▸ PROBLEM DETAILS:
Beginning with the first line, please repeat the entries exactly and end on the line that contains "(565, 251) = (350, 252): green".

[Records excerpted from a collection]
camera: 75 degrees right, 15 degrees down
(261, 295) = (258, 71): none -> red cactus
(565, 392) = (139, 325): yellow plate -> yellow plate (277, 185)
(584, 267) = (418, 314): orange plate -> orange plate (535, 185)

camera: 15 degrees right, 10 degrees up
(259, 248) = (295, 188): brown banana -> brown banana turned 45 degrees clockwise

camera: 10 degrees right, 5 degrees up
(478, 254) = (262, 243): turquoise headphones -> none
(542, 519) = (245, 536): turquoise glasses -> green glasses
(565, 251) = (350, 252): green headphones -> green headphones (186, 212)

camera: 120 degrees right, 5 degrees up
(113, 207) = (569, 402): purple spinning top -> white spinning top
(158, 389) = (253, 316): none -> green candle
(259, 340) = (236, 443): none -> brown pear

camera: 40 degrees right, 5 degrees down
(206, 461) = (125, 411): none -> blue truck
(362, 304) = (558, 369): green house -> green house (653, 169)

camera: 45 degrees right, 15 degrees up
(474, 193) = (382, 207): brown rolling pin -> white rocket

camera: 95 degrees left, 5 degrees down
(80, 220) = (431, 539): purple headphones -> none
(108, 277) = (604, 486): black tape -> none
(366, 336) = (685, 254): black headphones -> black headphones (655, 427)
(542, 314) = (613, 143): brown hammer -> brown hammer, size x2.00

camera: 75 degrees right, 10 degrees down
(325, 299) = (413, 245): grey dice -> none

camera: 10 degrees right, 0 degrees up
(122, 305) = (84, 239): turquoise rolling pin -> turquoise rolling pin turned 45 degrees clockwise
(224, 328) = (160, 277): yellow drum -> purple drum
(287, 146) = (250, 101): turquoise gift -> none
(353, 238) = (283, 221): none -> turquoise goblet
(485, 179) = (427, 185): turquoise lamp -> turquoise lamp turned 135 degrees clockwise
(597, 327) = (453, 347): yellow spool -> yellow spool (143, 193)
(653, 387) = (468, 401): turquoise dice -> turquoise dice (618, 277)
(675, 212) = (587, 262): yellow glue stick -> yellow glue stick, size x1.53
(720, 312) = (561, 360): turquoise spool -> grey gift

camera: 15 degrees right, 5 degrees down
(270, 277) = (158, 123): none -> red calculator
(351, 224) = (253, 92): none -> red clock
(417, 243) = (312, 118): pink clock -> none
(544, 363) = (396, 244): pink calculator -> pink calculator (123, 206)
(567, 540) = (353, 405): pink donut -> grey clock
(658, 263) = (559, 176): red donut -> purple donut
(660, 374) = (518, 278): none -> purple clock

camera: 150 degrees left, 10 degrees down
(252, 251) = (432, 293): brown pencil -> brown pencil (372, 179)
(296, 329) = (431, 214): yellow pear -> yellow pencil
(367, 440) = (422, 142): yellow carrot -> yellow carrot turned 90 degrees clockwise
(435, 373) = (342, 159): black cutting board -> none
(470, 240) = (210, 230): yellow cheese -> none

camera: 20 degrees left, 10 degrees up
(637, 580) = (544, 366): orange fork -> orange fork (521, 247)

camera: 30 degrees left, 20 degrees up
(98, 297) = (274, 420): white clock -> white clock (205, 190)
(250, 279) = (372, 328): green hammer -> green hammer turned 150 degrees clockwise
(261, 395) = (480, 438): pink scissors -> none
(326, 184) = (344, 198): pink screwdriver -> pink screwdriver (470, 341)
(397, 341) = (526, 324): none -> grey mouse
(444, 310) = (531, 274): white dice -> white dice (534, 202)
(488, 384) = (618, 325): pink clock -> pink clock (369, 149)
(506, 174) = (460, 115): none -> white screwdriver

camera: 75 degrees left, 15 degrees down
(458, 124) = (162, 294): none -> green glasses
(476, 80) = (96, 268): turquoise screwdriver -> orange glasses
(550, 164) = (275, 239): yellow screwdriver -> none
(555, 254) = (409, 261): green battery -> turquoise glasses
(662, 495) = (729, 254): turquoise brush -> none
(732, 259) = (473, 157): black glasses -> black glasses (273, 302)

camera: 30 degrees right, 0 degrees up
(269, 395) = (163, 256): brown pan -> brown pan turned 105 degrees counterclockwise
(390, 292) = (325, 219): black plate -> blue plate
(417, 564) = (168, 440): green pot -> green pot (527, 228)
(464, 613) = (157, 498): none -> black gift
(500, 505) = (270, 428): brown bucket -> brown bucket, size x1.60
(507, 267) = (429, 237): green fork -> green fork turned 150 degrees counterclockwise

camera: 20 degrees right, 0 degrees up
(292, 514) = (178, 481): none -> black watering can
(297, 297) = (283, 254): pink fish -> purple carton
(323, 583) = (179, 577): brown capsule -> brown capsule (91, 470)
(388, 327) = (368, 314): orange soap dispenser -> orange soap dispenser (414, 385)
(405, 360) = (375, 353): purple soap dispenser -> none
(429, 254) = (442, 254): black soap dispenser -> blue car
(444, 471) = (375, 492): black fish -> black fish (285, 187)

▸ OUTPUT BELOW:
camera: 75 degrees right, 15 degrees down
(261, 295) = (258, 71): none -> red cactus
(565, 392) = (139, 325): yellow plate -> yellow plate (277, 185)
(584, 267) = (418, 314): orange plate -> orange plate (535, 185)

camera: 15 degrees right, 10 degrees up
(259, 248) = (295, 188): brown banana -> brown banana turned 45 degrees clockwise

camera: 10 degrees right, 5 degrees up
(478, 254) = (262, 243): turquoise headphones -> none
(542, 519) = (245, 536): turquoise glasses -> green glasses
(565, 251) = (350, 252): green headphones -> green headphones (186, 212)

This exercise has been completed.